Work required: Only the lines from the one containing "U3: MCP6002 -> OP07" through the end of the listing below are to be reproduced, exactly as they stand.

Given data:
○ ○ ○ ○

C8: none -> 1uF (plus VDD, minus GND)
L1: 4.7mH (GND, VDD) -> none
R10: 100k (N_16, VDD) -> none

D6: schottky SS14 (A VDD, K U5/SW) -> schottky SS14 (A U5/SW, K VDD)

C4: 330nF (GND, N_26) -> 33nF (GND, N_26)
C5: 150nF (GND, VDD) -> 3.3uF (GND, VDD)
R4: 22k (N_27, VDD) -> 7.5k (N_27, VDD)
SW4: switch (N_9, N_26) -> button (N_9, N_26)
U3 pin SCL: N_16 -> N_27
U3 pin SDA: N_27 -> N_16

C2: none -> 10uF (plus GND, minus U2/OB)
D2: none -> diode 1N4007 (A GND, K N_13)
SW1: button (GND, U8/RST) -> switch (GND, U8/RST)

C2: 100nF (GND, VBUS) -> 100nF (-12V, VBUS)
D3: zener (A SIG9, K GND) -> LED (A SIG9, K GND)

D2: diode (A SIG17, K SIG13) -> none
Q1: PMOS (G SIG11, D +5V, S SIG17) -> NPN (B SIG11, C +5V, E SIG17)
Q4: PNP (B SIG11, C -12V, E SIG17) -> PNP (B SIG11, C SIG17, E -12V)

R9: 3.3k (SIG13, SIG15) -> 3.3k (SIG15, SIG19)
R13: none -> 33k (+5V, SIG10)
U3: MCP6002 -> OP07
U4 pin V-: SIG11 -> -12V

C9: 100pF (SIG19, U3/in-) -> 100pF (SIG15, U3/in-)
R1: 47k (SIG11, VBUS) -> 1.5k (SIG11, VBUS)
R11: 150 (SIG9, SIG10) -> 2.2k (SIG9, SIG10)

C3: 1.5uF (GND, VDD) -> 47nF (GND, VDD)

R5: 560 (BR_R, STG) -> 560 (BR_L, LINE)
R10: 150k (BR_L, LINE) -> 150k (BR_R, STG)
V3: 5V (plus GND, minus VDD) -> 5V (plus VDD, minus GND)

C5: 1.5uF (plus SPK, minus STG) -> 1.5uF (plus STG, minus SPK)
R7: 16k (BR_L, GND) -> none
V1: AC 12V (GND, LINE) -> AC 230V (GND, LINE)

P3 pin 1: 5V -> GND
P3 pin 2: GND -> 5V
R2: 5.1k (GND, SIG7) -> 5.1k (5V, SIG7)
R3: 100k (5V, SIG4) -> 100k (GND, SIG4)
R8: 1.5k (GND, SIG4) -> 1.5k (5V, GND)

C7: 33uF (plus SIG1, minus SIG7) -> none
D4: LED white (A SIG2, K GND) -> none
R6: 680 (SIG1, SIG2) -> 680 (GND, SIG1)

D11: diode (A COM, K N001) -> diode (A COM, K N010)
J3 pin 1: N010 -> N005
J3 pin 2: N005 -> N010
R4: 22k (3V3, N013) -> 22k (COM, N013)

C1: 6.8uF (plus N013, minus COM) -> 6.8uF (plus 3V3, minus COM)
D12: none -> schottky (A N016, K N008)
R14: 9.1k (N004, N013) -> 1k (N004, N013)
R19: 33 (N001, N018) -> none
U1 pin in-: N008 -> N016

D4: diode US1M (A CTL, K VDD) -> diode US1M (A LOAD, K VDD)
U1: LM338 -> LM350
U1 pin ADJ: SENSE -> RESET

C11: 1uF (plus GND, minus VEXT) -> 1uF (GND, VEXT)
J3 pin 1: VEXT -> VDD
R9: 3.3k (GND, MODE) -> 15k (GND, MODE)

○ ○ ○ ○

Result of the exercise:
U3: MCP6002 -> OP07
U4 pin V-: SIG11 -> -12V

C9: 100pF (SIG19, U3/in-) -> 100pF (SIG15, U3/in-)
R1: 47k (SIG11, VBUS) -> 1.5k (SIG11, VBUS)
R11: 150 (SIG9, SIG10) -> 2.2k (SIG9, SIG10)

C3: 1.5uF (GND, VDD) -> 47nF (GND, VDD)

R5: 560 (BR_R, STG) -> 560 (BR_L, LINE)
R10: 150k (BR_L, LINE) -> 150k (BR_R, STG)
V3: 5V (plus GND, minus VDD) -> 5V (plus VDD, minus GND)

C5: 1.5uF (plus SPK, minus STG) -> 1.5uF (plus STG, minus SPK)
R7: 16k (BR_L, GND) -> none
V1: AC 12V (GND, LINE) -> AC 230V (GND, LINE)

P3 pin 1: 5V -> GND
P3 pin 2: GND -> 5V
R2: 5.1k (GND, SIG7) -> 5.1k (5V, SIG7)
R3: 100k (5V, SIG4) -> 100k (GND, SIG4)
R8: 1.5k (GND, SIG4) -> 1.5k (5V, GND)

C7: 33uF (plus SIG1, minus SIG7) -> none
D4: LED white (A SIG2, K GND) -> none
R6: 680 (SIG1, SIG2) -> 680 (GND, SIG1)

D11: diode (A COM, K N001) -> diode (A COM, K N010)
J3 pin 1: N010 -> N005
J3 pin 2: N005 -> N010
R4: 22k (3V3, N013) -> 22k (COM, N013)

C1: 6.8uF (plus N013, minus COM) -> 6.8uF (plus 3V3, minus COM)
D12: none -> schottky (A N016, K N008)
R14: 9.1k (N004, N013) -> 1k (N004, N013)
R19: 33 (N001, N018) -> none
U1 pin in-: N008 -> N016

D4: diode US1M (A CTL, K VDD) -> diode US1M (A LOAD, K VDD)
U1: LM338 -> LM350
U1 pin ADJ: SENSE -> RESET

C11: 1uF (plus GND, minus VEXT) -> 1uF (GND, VEXT)
J3 pin 1: VEXT -> VDD
R9: 3.3k (GND, MODE) -> 15k (GND, MODE)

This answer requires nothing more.